§ **TASK GOAL**
State, as a bare number, how many lines below contain "TRIG".

§ **DATASET RECORDS**
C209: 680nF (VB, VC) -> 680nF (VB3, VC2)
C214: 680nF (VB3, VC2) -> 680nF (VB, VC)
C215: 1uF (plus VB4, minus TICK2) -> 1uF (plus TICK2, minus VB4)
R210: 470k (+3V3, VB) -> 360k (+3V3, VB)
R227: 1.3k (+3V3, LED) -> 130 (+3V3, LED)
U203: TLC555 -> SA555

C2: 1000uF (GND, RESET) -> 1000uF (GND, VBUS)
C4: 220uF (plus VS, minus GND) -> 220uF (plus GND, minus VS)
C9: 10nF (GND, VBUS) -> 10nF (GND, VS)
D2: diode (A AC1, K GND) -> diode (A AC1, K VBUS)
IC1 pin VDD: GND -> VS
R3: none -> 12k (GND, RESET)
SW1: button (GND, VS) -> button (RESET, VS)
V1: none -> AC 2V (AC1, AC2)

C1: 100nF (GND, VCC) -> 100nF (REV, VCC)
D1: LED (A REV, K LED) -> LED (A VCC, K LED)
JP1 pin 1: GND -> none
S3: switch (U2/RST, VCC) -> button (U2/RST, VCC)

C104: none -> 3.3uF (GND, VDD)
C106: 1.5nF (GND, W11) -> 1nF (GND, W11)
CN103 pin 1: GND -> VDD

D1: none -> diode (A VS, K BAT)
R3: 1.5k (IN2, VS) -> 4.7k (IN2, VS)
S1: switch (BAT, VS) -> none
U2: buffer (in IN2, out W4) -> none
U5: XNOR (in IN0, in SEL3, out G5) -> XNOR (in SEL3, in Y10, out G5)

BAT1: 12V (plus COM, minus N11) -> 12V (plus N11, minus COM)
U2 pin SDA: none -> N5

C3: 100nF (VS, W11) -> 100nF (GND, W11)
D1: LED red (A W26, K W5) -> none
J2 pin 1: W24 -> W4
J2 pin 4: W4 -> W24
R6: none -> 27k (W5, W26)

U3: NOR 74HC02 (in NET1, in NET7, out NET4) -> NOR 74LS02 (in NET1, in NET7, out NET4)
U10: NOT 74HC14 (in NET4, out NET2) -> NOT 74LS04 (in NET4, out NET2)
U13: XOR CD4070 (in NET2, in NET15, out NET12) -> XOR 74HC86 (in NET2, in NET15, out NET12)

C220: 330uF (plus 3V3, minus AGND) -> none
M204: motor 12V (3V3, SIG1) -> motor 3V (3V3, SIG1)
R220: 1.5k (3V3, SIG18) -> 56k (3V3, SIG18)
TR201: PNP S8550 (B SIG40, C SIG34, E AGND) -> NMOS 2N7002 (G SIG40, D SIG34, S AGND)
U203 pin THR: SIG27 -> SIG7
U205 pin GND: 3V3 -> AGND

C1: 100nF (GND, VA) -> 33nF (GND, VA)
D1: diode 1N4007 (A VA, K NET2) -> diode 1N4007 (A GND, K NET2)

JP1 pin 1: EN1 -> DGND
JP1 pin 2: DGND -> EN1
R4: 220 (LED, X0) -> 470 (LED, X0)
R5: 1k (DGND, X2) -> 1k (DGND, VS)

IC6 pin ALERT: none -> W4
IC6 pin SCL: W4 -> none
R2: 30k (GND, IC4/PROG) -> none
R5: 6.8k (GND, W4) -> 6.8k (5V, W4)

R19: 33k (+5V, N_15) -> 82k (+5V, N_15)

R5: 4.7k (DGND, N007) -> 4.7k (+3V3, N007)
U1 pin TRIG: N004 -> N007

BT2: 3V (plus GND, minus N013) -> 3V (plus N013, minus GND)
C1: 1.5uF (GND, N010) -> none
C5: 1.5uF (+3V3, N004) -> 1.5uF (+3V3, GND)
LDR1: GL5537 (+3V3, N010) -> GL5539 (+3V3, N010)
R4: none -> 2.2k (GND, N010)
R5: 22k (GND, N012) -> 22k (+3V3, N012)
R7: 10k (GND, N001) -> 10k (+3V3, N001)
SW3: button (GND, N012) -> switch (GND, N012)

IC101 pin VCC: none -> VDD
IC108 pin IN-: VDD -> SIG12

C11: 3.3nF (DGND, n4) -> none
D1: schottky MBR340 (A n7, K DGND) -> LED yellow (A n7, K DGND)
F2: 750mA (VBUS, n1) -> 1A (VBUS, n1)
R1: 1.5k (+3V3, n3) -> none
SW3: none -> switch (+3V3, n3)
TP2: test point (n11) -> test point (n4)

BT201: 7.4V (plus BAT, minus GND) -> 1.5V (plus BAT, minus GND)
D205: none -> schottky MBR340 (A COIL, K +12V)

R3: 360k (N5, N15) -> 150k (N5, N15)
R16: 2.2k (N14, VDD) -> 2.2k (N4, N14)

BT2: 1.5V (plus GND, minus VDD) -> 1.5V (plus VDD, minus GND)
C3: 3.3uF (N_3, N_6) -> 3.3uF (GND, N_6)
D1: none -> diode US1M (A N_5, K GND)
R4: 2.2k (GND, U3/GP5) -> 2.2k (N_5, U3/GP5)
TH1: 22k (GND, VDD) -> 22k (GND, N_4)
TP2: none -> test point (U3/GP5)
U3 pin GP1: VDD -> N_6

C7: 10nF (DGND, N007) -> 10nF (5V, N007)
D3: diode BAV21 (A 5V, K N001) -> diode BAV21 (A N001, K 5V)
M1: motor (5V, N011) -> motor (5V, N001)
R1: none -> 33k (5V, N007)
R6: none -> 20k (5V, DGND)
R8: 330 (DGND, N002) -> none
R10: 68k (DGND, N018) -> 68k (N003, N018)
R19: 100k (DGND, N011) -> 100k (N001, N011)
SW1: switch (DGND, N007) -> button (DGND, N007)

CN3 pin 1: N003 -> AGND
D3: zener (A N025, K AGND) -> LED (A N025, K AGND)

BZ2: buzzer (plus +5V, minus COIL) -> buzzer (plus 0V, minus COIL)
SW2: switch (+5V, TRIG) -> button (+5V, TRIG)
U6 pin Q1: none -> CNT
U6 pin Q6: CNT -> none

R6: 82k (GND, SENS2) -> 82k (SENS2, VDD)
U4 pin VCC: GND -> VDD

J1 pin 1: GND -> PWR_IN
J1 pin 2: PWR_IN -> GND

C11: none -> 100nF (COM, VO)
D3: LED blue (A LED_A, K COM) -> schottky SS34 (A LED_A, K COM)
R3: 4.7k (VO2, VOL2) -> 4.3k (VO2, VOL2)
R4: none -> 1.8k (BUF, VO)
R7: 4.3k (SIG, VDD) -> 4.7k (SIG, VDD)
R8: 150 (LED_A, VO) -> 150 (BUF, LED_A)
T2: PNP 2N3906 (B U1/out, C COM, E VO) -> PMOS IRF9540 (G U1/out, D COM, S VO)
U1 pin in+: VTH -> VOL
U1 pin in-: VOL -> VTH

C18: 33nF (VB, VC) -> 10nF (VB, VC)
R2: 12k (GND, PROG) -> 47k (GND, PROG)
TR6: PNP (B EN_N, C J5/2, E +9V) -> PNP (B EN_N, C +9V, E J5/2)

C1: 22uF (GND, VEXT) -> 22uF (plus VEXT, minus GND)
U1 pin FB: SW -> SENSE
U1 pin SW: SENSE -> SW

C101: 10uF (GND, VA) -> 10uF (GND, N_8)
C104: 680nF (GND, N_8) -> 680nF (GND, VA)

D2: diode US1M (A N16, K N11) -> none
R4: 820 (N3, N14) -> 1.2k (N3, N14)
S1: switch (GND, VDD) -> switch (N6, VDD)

§ **ANSWER BOX**
2